* _Extracted data entries_:
+--

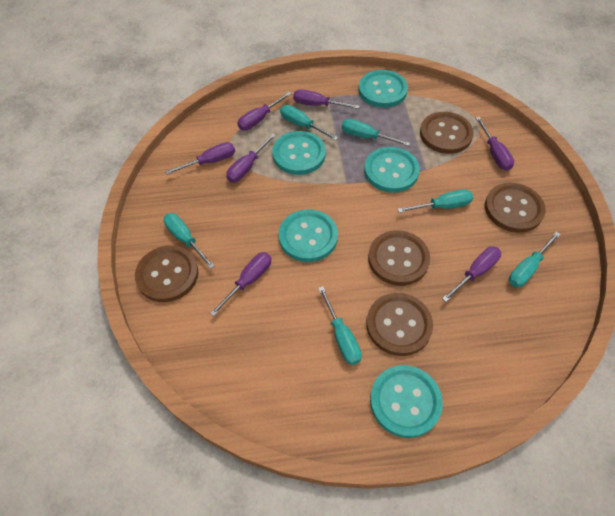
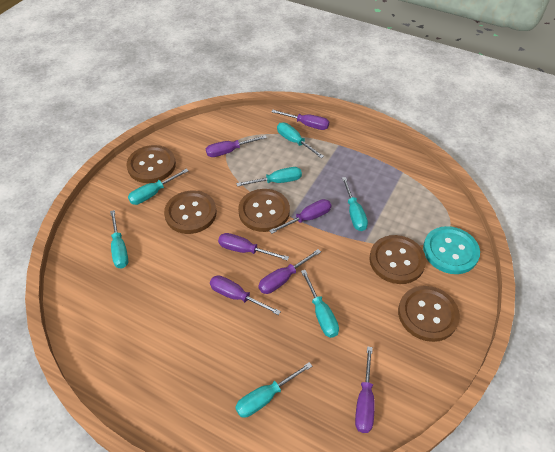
turquoise button: 5 -> 1
turquoise screwdriver: 6 -> 7

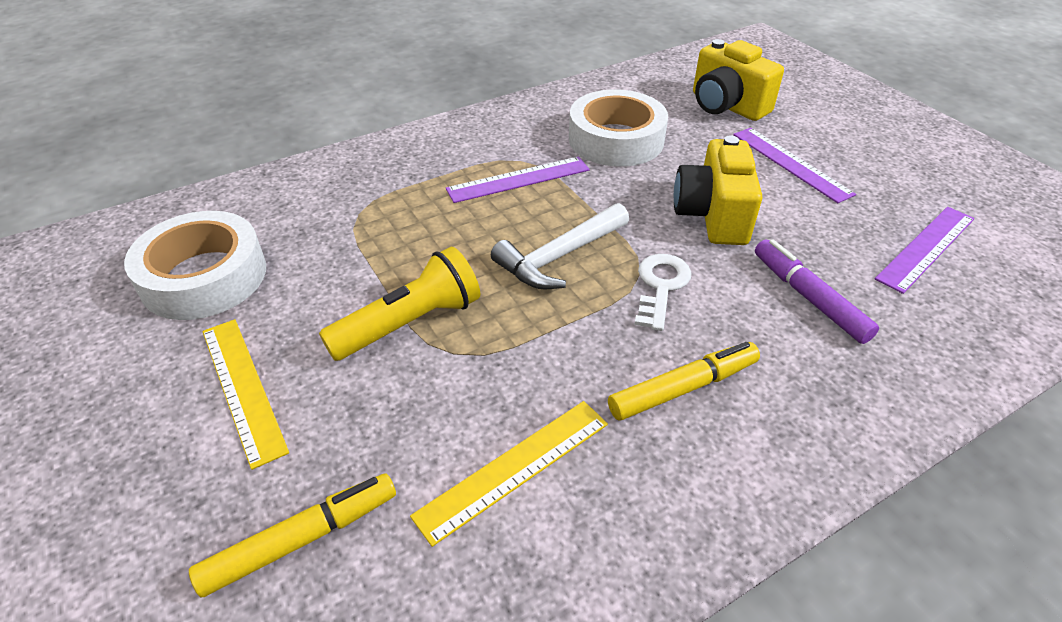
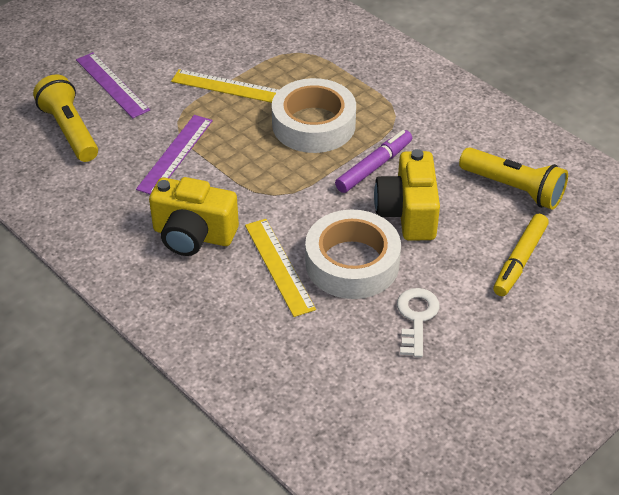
purple ruler: 3 -> 2
white hammer: 1 -> 0
yellow flashlight: 1 -> 2
yellow marker: 2 -> 1

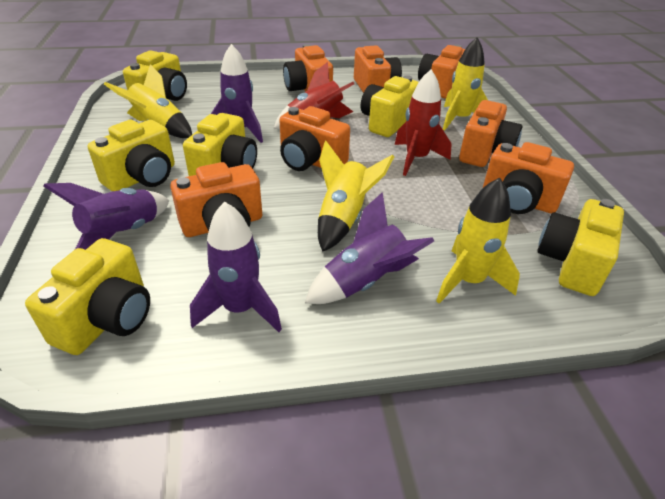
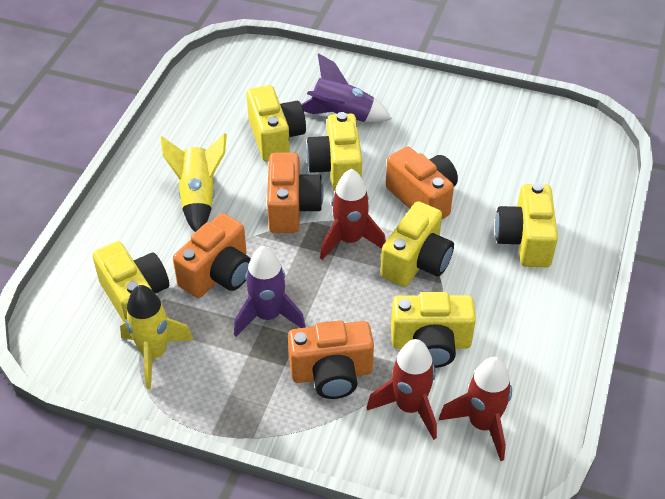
orange camera: 7 -> 4
purple rocket: 4 -> 2
red rocket: 2 -> 3
yellow rocket: 4 -> 2

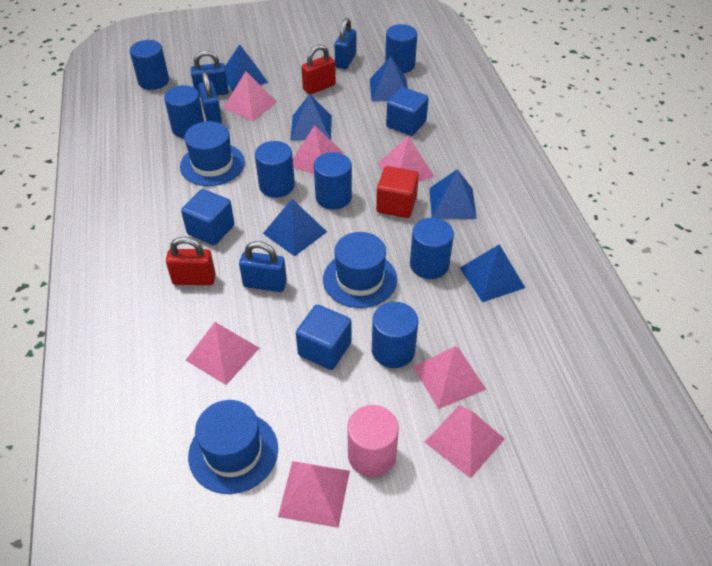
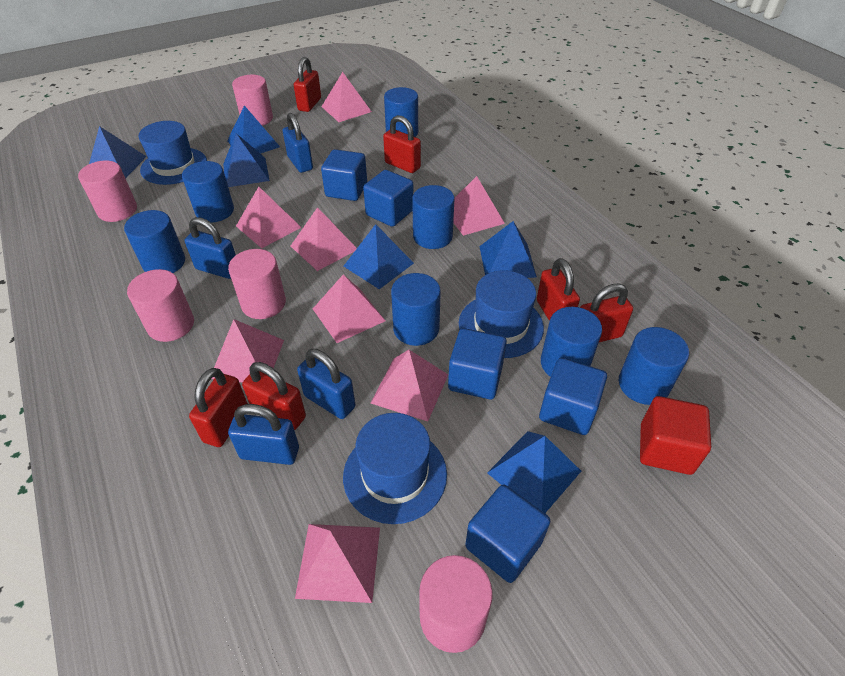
blue cube: 3 -> 5
pink cylinder: 1 -> 5
pink pyramid: 7 -> 8
red padlock: 2 -> 6

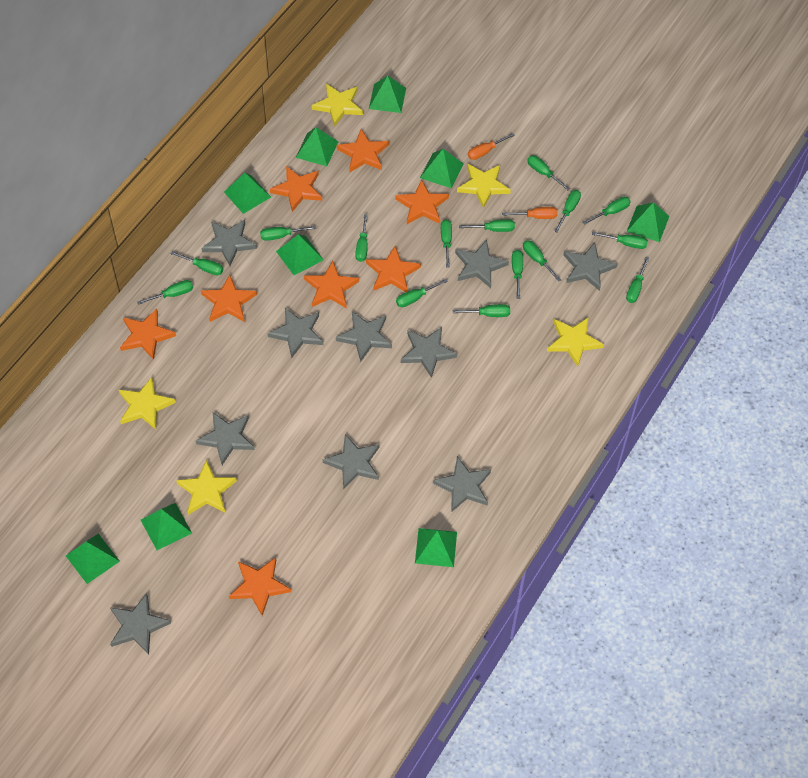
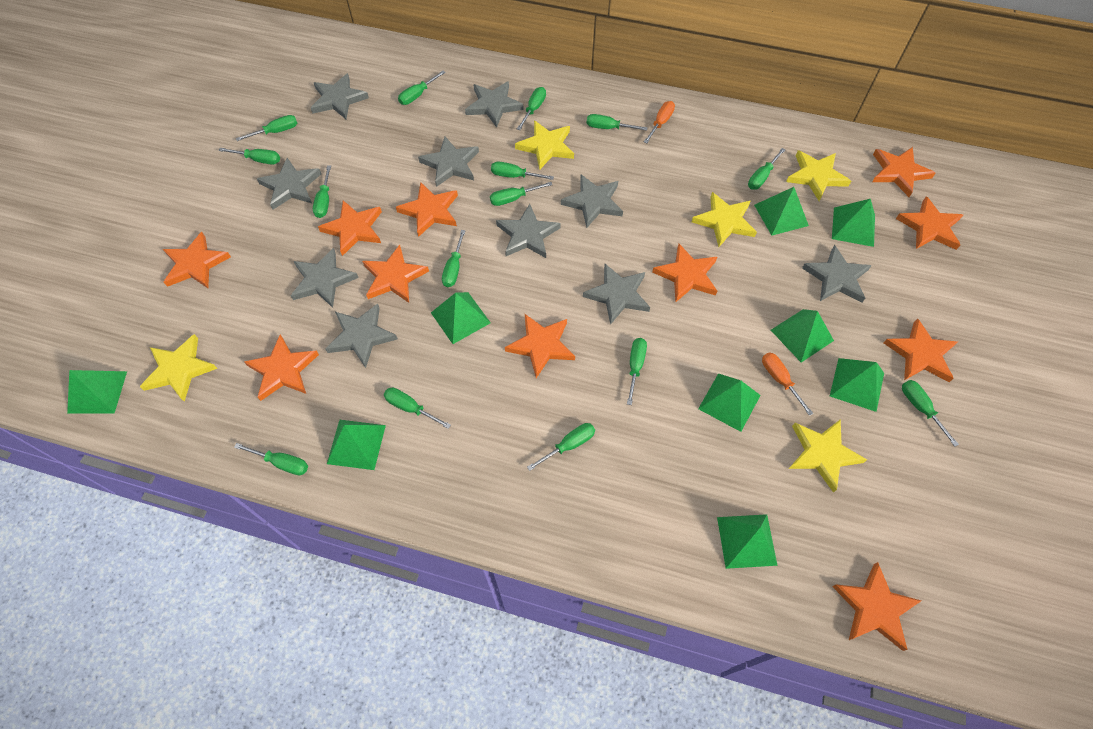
orange star: 8 -> 11

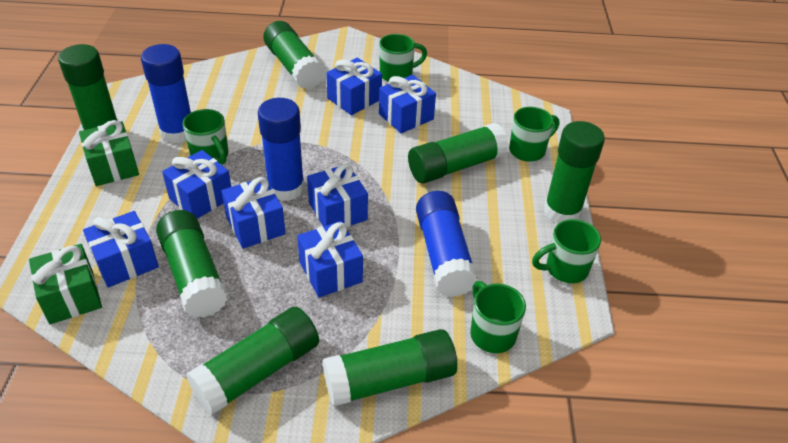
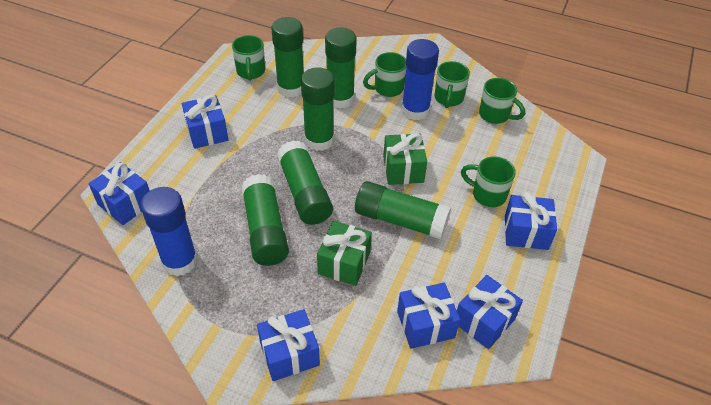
blue gift: 7 -> 6
blue glue stick: 3 -> 2
green glue stick: 7 -> 6

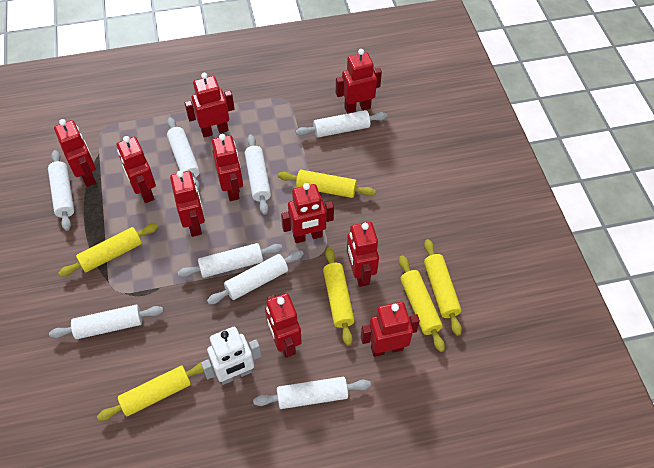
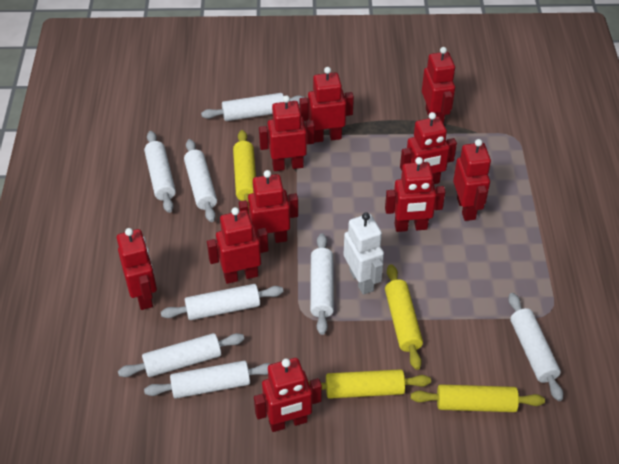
yellow rolling pin: 6 -> 4

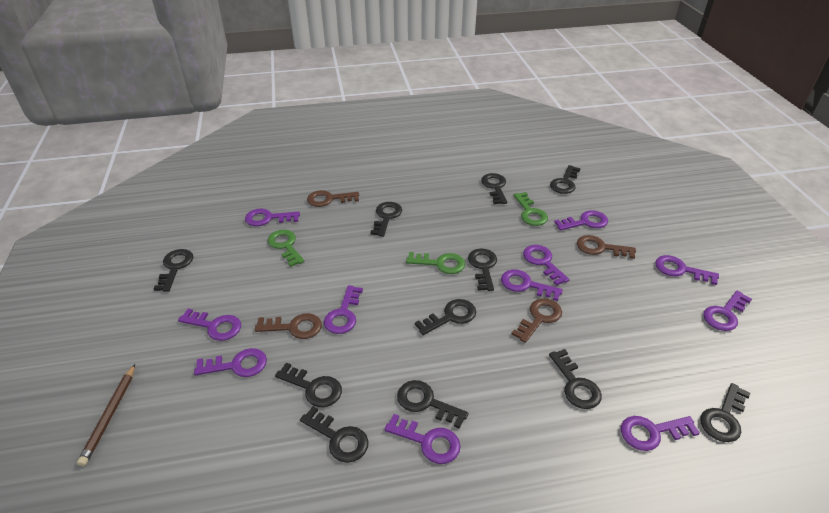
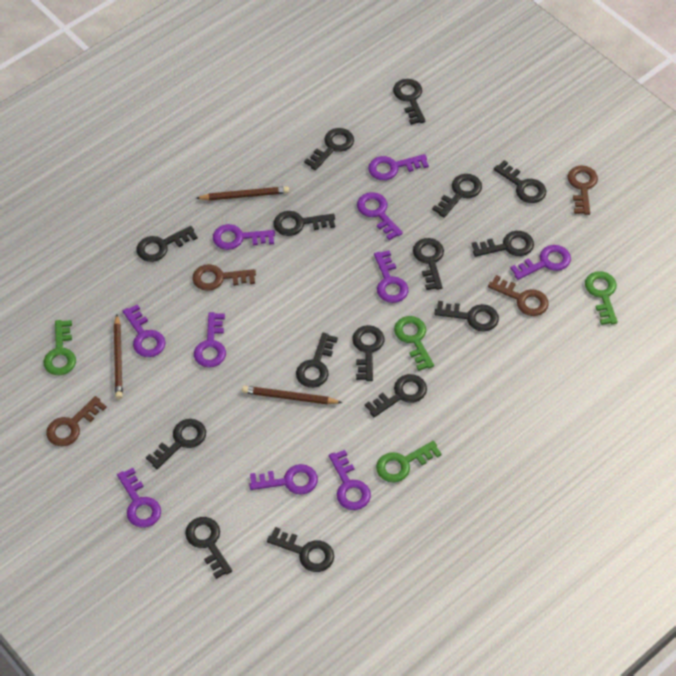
black key: 11 -> 15
brown pencil: 1 -> 3
green key: 3 -> 4
purple key: 11 -> 10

+--

* _Your objective_: State the number of lines in the records that contain the string "rocket". Nothing else is needed.

* _Answer below_: 3